All of the entries below need repeating exactly, apart from their images.

## Available data:
--- --- ---

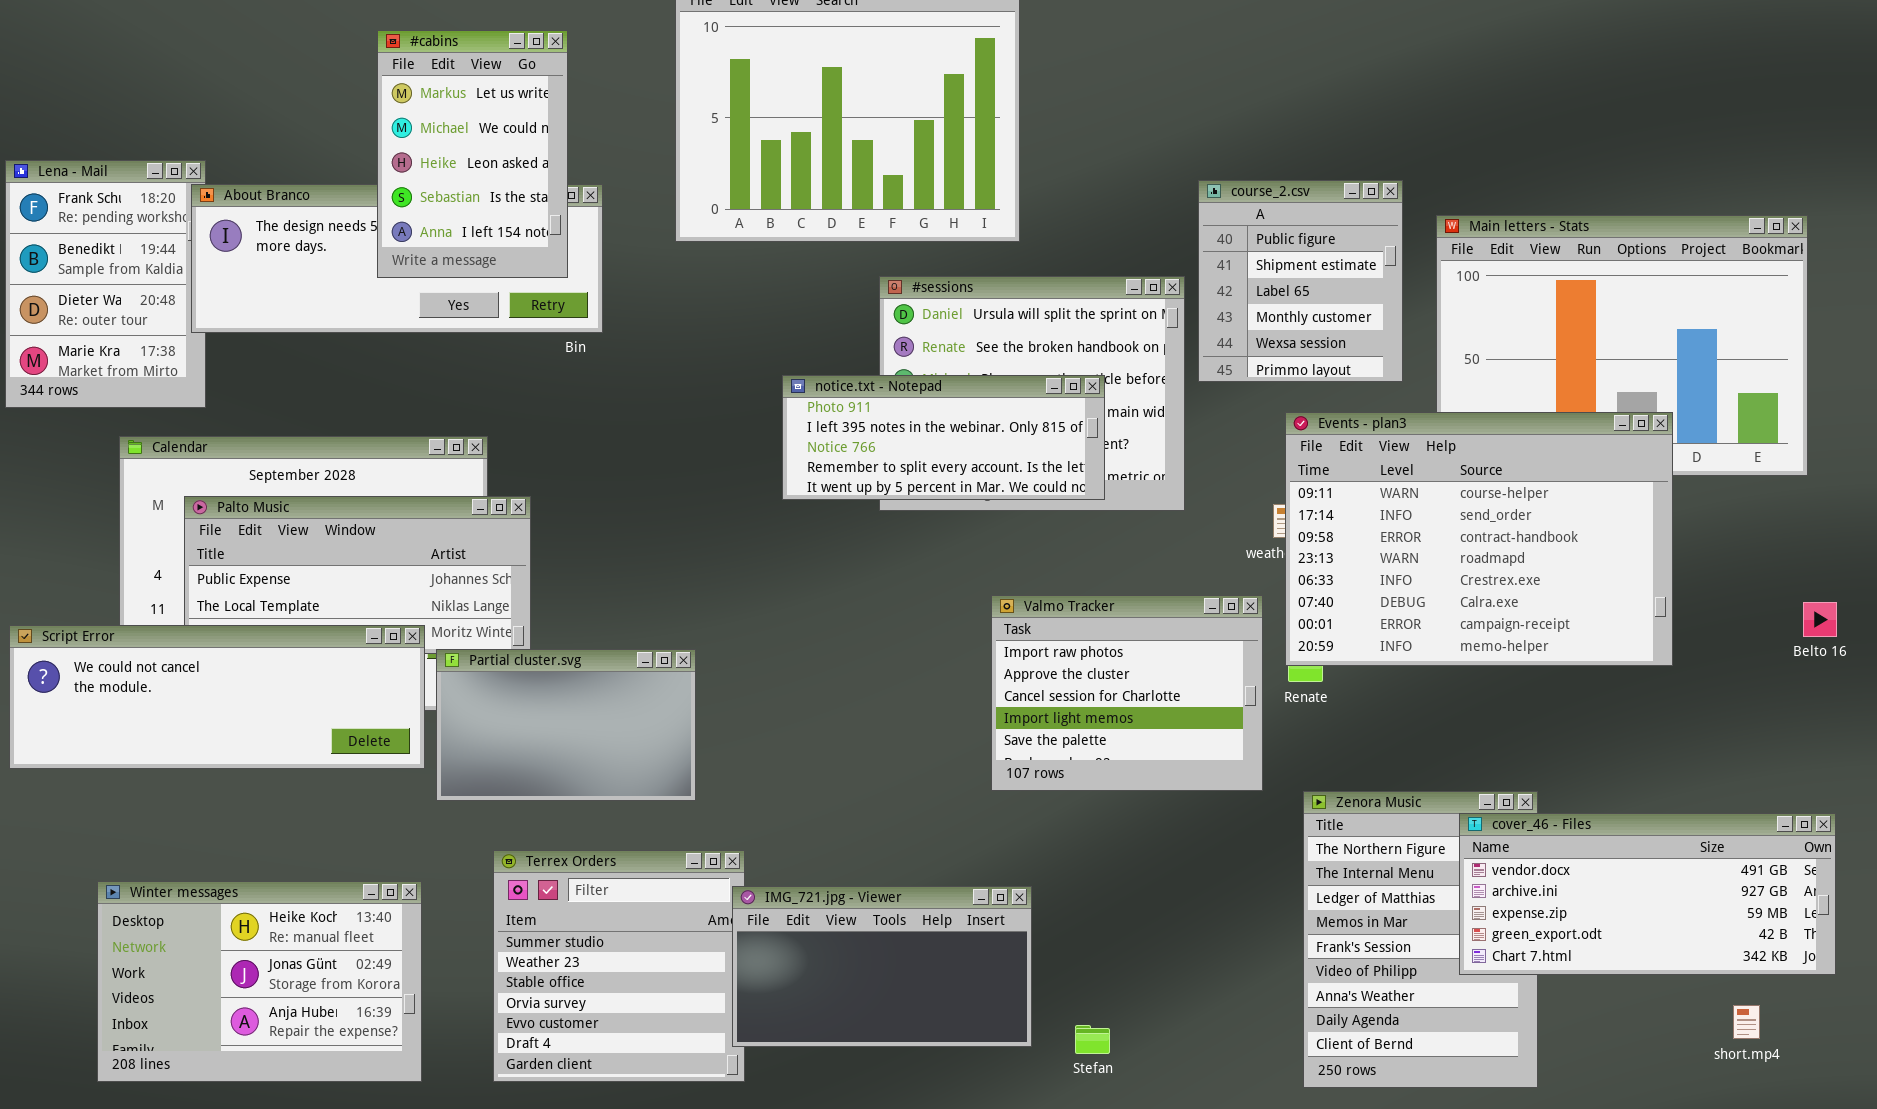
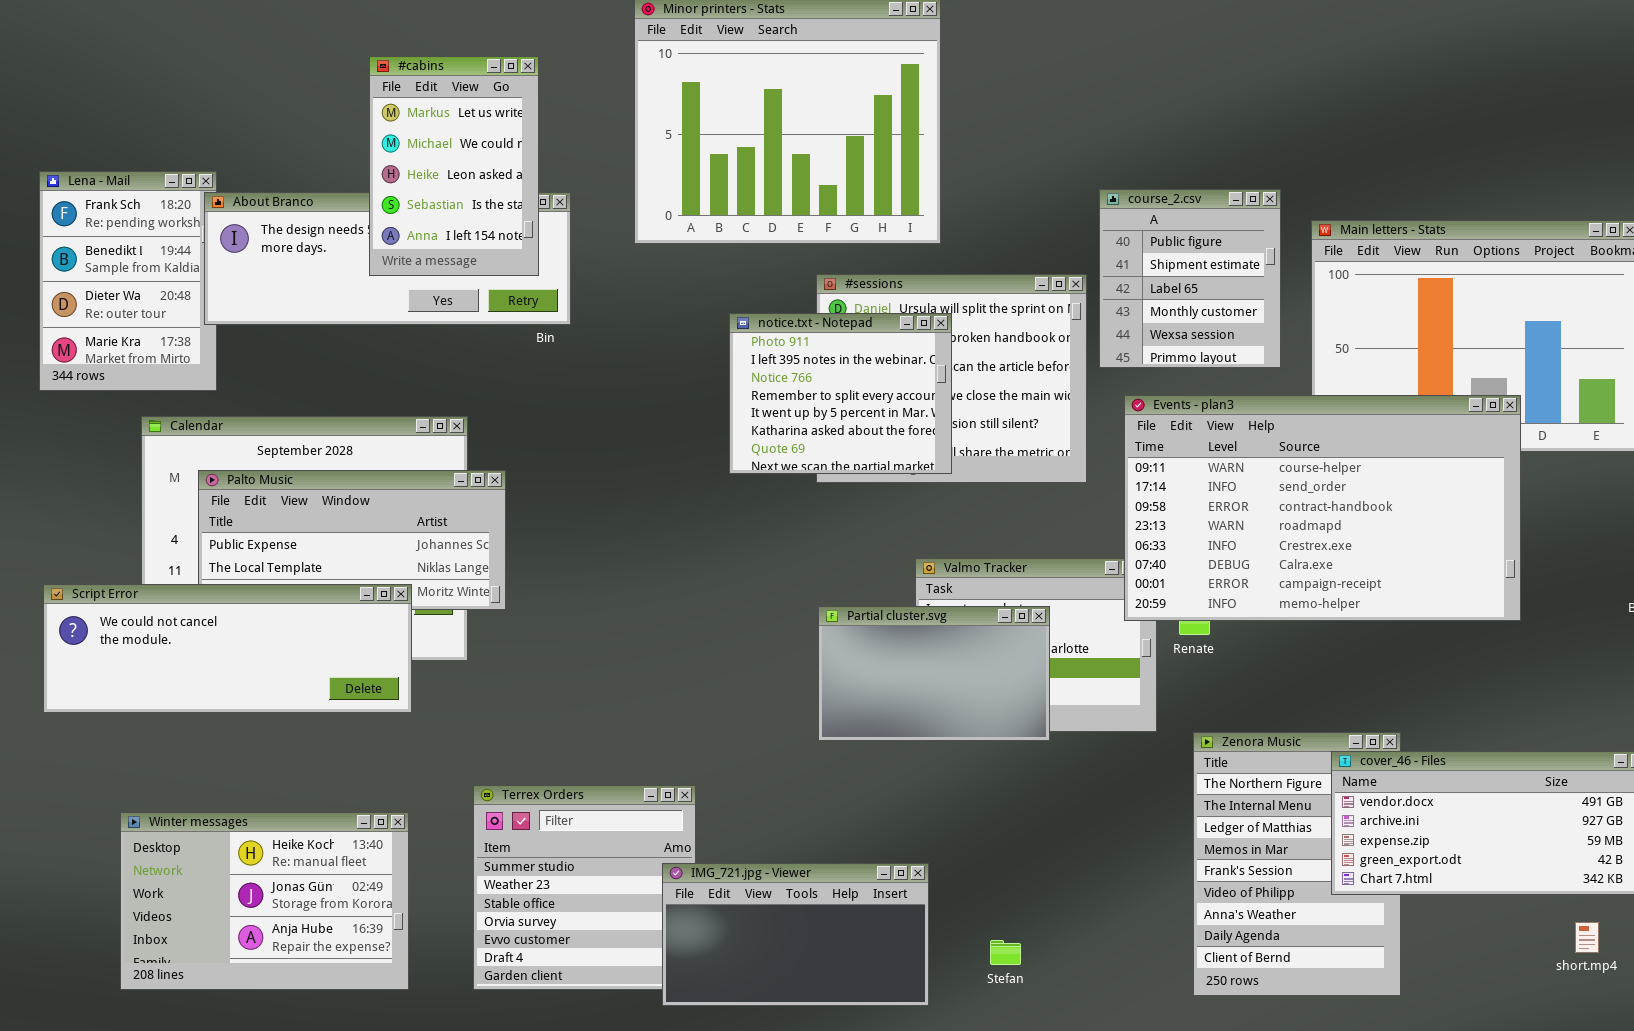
notice.txt - Notepad: [782,375,1105,500] -> [729,313,952,474], resized
Events - plan3: [1285,412,1673,666] -> [1124,395,1521,621], resized
Partial cluster.svg: [436,649,696,801] -> [818,606,1050,741], moved
IMG_721.jpg - Viewer: [732,886,1032,1047] -> [662,863,929,1006], moved

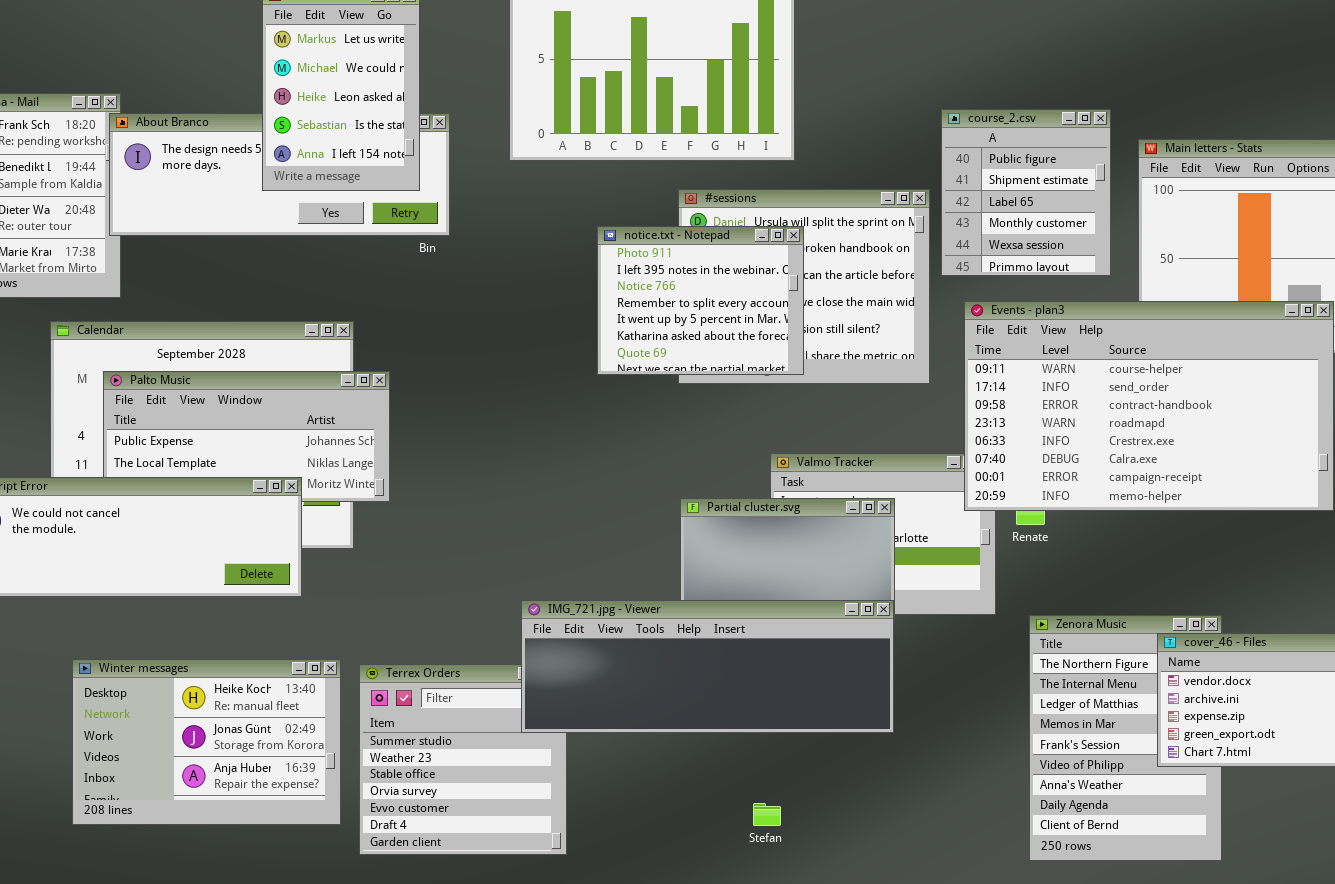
Winter messages: [120,812,409,990] -> [72,659,341,825], moved
IMG_721.jpg - Viewer: [662,863,929,1006] -> [521,600,894,733], moved, resized
Stefan: [990,940,1021,965] -> [753,803,781,826], moved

--- --- ---

## Problem solution:
notice.txt - Notepad: [782,375,1105,500] -> [729,313,952,474], resized
Events - plan3: [1285,412,1673,666] -> [1124,395,1521,621], resized
Partial cluster.svg: [436,649,696,801] -> [818,606,1050,741], moved
IMG_721.jpg - Viewer: [732,886,1032,1047] -> [662,863,929,1006], moved

Winter messages: [120,812,409,990] -> [72,659,341,825], moved
IMG_721.jpg - Viewer: [662,863,929,1006] -> [521,600,894,733], moved, resized
Stefan: [990,940,1021,965] -> [753,803,781,826], moved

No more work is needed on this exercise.